SUPPLIED ENTRIES:
****
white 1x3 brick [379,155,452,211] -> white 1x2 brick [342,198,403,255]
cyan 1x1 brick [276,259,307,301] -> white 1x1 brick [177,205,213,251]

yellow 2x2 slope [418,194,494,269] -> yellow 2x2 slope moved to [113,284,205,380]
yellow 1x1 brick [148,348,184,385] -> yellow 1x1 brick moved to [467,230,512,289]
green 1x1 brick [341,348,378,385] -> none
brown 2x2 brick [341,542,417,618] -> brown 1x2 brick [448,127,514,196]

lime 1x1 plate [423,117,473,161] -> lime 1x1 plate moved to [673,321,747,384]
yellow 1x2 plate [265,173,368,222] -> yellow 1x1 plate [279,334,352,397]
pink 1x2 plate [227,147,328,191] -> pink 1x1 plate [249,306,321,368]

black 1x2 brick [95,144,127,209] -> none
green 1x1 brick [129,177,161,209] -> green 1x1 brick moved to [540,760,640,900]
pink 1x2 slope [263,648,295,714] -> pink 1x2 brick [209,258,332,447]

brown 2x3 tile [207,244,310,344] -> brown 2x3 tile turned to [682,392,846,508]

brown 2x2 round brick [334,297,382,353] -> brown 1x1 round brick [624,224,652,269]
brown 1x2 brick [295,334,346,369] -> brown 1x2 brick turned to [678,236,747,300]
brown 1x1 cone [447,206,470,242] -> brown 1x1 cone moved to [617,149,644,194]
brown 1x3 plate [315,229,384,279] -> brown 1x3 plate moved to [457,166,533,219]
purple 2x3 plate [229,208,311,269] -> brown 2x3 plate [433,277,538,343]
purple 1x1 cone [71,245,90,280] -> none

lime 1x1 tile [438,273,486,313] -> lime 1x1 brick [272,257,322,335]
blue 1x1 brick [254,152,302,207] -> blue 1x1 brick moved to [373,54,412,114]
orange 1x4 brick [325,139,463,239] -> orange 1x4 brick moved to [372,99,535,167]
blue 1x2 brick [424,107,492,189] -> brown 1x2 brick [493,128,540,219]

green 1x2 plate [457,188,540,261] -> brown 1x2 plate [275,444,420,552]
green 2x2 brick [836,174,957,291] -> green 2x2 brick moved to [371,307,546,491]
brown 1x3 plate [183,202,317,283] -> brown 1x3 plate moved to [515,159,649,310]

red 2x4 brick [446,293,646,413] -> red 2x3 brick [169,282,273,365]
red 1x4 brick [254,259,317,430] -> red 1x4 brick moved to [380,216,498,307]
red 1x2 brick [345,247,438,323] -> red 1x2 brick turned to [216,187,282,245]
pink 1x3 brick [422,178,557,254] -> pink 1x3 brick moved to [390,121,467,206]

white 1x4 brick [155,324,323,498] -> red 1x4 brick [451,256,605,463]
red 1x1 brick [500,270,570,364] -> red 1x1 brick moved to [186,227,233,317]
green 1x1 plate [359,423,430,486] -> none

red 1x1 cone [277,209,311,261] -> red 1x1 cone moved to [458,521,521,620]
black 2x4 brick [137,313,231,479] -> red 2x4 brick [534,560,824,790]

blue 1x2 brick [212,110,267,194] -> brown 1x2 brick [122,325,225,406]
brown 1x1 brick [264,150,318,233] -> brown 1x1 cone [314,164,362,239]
****
AIM OF THE EXERCISE: Write out the lines above exactly, but only from the one containing "brown 1x3 plate [183,202,317,283]" through the last one.

RESPONSE TO THIS TASK:
brown 1x3 plate [183,202,317,283] -> brown 1x3 plate moved to [515,159,649,310]

red 2x4 brick [446,293,646,413] -> red 2x3 brick [169,282,273,365]
red 1x4 brick [254,259,317,430] -> red 1x4 brick moved to [380,216,498,307]
red 1x2 brick [345,247,438,323] -> red 1x2 brick turned to [216,187,282,245]
pink 1x3 brick [422,178,557,254] -> pink 1x3 brick moved to [390,121,467,206]

white 1x4 brick [155,324,323,498] -> red 1x4 brick [451,256,605,463]
red 1x1 brick [500,270,570,364] -> red 1x1 brick moved to [186,227,233,317]
green 1x1 plate [359,423,430,486] -> none

red 1x1 cone [277,209,311,261] -> red 1x1 cone moved to [458,521,521,620]
black 2x4 brick [137,313,231,479] -> red 2x4 brick [534,560,824,790]

blue 1x2 brick [212,110,267,194] -> brown 1x2 brick [122,325,225,406]
brown 1x1 brick [264,150,318,233] -> brown 1x1 cone [314,164,362,239]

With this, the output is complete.